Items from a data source
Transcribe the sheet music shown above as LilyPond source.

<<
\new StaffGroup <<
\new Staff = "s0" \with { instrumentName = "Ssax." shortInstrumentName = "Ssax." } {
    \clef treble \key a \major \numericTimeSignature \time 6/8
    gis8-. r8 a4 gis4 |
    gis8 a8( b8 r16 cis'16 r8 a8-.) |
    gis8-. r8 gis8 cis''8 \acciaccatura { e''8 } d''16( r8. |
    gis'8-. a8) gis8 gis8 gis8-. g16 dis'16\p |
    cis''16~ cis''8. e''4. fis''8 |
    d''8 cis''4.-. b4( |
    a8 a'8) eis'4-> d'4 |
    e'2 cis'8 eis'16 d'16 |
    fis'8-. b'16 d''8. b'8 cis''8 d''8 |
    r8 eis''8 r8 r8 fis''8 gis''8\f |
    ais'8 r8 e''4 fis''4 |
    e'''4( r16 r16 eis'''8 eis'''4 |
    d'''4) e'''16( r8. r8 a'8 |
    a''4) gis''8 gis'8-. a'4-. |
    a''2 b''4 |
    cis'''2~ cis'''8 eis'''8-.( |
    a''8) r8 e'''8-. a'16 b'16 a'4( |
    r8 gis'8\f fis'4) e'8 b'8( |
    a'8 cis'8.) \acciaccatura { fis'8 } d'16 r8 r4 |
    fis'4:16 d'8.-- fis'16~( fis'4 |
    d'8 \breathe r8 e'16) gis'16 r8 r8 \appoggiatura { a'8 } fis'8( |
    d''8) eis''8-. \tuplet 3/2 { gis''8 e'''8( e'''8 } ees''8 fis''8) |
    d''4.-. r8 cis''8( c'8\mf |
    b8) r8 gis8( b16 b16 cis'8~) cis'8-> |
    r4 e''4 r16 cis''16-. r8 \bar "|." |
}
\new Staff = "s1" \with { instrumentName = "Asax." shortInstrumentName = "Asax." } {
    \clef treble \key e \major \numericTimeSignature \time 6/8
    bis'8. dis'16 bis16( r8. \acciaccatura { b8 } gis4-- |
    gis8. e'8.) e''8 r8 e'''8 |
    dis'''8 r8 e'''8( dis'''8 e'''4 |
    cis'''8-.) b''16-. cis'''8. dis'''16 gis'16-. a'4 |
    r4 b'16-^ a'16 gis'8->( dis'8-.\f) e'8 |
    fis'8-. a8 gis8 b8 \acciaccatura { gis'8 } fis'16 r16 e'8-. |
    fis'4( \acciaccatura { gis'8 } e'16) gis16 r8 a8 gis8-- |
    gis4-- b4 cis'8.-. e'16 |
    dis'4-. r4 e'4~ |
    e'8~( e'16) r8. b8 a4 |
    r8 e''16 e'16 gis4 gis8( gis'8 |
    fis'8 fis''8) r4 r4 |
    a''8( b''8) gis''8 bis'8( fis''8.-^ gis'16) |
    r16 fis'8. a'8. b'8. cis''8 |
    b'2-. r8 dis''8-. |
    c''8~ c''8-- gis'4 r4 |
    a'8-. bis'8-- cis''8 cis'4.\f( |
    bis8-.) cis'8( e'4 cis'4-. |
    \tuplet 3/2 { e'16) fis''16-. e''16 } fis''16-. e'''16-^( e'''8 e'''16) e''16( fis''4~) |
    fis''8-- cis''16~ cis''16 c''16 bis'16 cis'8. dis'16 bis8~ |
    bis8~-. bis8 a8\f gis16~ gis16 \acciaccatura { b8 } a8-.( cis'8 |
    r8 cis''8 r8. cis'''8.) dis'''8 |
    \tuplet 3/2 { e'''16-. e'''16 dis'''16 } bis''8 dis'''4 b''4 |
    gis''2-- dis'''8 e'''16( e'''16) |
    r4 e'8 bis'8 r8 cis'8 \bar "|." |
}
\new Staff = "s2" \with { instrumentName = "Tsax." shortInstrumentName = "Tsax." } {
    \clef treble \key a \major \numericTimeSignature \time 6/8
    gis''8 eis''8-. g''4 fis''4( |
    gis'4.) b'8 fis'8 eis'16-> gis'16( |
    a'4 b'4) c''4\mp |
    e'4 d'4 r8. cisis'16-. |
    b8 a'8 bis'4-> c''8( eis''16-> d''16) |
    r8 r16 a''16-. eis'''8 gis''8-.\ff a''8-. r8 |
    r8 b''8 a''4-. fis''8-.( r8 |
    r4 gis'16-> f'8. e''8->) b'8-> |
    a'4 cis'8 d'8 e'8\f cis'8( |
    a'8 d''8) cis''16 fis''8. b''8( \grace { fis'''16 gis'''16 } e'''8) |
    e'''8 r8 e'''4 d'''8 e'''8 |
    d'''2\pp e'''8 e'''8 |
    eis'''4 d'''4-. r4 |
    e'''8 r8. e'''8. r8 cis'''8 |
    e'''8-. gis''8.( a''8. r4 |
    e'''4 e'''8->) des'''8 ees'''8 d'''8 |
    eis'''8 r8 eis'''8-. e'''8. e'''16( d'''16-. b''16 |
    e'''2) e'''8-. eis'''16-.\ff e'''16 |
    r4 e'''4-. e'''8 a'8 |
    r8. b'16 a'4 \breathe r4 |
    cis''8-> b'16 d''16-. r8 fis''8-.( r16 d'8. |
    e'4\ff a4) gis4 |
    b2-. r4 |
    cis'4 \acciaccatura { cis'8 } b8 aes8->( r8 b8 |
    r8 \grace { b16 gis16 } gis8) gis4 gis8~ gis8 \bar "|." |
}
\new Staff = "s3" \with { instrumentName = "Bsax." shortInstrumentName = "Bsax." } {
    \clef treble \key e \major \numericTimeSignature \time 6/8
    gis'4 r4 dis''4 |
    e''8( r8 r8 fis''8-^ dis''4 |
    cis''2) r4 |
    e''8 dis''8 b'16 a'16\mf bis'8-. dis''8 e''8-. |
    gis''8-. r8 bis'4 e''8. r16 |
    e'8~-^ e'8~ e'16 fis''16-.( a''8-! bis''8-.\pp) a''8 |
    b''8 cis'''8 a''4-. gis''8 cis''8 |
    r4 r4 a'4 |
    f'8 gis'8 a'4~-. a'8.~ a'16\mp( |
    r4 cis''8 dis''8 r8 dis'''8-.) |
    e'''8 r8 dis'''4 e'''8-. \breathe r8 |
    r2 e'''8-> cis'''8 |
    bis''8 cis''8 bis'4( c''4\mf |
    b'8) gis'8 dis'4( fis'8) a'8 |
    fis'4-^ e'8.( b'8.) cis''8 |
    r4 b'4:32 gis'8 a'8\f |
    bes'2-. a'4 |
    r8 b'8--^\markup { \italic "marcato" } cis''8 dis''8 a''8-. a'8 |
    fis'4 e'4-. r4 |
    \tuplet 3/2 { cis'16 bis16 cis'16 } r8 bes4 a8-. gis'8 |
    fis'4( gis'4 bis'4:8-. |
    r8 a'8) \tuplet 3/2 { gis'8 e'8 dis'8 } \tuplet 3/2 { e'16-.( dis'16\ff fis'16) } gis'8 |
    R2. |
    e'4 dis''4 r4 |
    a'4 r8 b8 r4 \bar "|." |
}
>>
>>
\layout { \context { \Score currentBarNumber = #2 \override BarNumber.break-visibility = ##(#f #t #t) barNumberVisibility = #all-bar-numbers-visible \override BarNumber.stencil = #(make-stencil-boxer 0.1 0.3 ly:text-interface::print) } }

(TASK INSTRUCTIONS): Locate each line in the items above that contains the string "grace" and copy those lines.

(RESPONSE TO THE TASK):
    a'8 d''8) cis''16 fis''8. b''8( \grace { fis'''16 gis'''16 } e'''8) |
    r8 \grace { b16 gis16 } gis8) gis4 gis8~ gis8 \bar "|." |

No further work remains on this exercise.